• EXERCISE PROMPT: What does the data read, word for word, from the line containing "pink line at" through its final line? Give those lines only.

Start of DATASET RECORDS

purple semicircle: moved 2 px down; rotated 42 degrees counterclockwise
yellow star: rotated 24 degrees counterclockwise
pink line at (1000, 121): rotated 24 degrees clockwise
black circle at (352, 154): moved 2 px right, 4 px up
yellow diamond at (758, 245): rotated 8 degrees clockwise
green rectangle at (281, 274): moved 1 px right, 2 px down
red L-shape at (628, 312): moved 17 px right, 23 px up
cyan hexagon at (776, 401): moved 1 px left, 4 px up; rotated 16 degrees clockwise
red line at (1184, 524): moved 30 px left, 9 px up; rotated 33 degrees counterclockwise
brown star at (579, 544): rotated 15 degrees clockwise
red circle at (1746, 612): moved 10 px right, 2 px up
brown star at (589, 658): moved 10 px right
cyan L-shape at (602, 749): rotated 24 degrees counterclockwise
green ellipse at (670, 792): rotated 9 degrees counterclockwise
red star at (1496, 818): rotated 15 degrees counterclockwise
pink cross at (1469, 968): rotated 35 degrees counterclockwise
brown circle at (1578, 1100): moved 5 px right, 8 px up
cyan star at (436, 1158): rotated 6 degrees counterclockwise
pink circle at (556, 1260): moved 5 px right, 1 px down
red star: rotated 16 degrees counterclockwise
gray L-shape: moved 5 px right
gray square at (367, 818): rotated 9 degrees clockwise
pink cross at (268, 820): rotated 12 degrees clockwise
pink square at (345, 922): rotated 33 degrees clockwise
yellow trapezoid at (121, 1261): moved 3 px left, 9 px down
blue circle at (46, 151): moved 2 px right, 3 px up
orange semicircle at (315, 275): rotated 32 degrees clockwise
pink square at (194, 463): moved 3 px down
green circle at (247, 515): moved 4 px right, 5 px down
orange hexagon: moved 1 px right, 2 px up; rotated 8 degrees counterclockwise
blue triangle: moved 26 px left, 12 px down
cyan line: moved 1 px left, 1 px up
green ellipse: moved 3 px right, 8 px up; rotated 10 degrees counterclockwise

End of DATASET RECORDS

• EXERCISE SOLUTION:
pink line at (1000, 121): rotated 24 degrees clockwise
black circle at (352, 154): moved 2 px right, 4 px up
yellow diamond at (758, 245): rotated 8 degrees clockwise
green rectangle at (281, 274): moved 1 px right, 2 px down
red L-shape at (628, 312): moved 17 px right, 23 px up
cyan hexagon at (776, 401): moved 1 px left, 4 px up; rotated 16 degrees clockwise
red line at (1184, 524): moved 30 px left, 9 px up; rotated 33 degrees counterclockwise
brown star at (579, 544): rotated 15 degrees clockwise
red circle at (1746, 612): moved 10 px right, 2 px up
brown star at (589, 658): moved 10 px right
cyan L-shape at (602, 749): rotated 24 degrees counterclockwise
green ellipse at (670, 792): rotated 9 degrees counterclockwise
red star at (1496, 818): rotated 15 degrees counterclockwise
pink cross at (1469, 968): rotated 35 degrees counterclockwise
brown circle at (1578, 1100): moved 5 px right, 8 px up
cyan star at (436, 1158): rotated 6 degrees counterclockwise
pink circle at (556, 1260): moved 5 px right, 1 px down
red star: rotated 16 degrees counterclockwise
gray L-shape: moved 5 px right
gray square at (367, 818): rotated 9 degrees clockwise
pink cross at (268, 820): rotated 12 degrees clockwise
pink square at (345, 922): rotated 33 degrees clockwise
yellow trapezoid at (121, 1261): moved 3 px left, 9 px down
blue circle at (46, 151): moved 2 px right, 3 px up
orange semicircle at (315, 275): rotated 32 degrees clockwise
pink square at (194, 463): moved 3 px down
green circle at (247, 515): moved 4 px right, 5 px down
orange hexagon: moved 1 px right, 2 px up; rotated 8 degrees counterclockwise
blue triangle: moved 26 px left, 12 px down
cyan line: moved 1 px left, 1 px up
green ellipse: moved 3 px right, 8 px up; rotated 10 degrees counterclockwise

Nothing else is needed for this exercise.